THE PROBLEM> This exercise calls for an exact copy of the data below.

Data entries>
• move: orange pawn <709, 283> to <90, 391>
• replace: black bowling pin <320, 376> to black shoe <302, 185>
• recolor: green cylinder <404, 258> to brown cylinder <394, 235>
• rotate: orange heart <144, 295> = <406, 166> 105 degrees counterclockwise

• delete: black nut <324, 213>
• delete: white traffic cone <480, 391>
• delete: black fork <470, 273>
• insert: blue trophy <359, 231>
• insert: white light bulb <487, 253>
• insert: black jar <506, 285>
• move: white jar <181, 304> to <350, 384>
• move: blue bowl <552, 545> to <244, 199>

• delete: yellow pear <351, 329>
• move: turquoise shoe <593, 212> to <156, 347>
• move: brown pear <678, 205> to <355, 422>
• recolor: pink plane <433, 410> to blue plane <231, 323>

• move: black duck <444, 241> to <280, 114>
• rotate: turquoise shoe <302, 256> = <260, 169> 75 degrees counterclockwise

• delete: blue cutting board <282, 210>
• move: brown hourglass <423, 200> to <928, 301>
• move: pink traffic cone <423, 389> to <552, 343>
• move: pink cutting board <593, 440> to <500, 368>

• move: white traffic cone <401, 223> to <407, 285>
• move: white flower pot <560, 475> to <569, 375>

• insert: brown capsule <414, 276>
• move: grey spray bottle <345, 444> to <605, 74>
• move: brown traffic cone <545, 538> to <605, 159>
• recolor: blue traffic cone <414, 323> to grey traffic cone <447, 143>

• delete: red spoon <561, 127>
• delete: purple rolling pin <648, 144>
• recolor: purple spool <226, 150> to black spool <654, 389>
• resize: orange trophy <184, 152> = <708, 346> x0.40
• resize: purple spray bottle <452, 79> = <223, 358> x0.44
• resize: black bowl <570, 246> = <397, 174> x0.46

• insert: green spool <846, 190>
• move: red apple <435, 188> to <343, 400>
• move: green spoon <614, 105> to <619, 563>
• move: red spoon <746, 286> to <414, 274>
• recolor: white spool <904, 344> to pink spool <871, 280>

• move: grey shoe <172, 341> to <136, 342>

TASK SOLUTION>
• move: orange pawn <709, 283> to <90, 391>
• replace: black bowling pin <320, 376> to black shoe <302, 185>
• recolor: green cylinder <404, 258> to brown cylinder <394, 235>
• rotate: orange heart <144, 295> = <406, 166> 105 degrees counterclockwise

• delete: black nut <324, 213>
• delete: white traffic cone <480, 391>
• delete: black fork <470, 273>
• insert: blue trophy <359, 231>
• insert: white light bulb <487, 253>
• insert: black jar <506, 285>
• move: white jar <181, 304> to <350, 384>
• move: blue bowl <552, 545> to <244, 199>

• delete: yellow pear <351, 329>
• move: turquoise shoe <593, 212> to <156, 347>
• move: brown pear <678, 205> to <355, 422>
• recolor: pink plane <433, 410> to blue plane <231, 323>

• move: black duck <444, 241> to <280, 114>
• rotate: turquoise shoe <302, 256> = <260, 169> 75 degrees counterclockwise

• delete: blue cutting board <282, 210>
• move: brown hourglass <423, 200> to <928, 301>
• move: pink traffic cone <423, 389> to <552, 343>
• move: pink cutting board <593, 440> to <500, 368>

• move: white traffic cone <401, 223> to <407, 285>
• move: white flower pot <560, 475> to <569, 375>

• insert: brown capsule <414, 276>
• move: grey spray bottle <345, 444> to <605, 74>
• move: brown traffic cone <545, 538> to <605, 159>
• recolor: blue traffic cone <414, 323> to grey traffic cone <447, 143>

• delete: red spoon <561, 127>
• delete: purple rolling pin <648, 144>
• recolor: purple spool <226, 150> to black spool <654, 389>
• resize: orange trophy <184, 152> = <708, 346> x0.40
• resize: purple spray bottle <452, 79> = <223, 358> x0.44
• resize: black bowl <570, 246> = <397, 174> x0.46

• insert: green spool <846, 190>
• move: red apple <435, 188> to <343, 400>
• move: green spoon <614, 105> to <619, 563>
• move: red spoon <746, 286> to <414, 274>
• recolor: white spool <904, 344> to pink spool <871, 280>

• move: grey shoe <172, 341> to <136, 342>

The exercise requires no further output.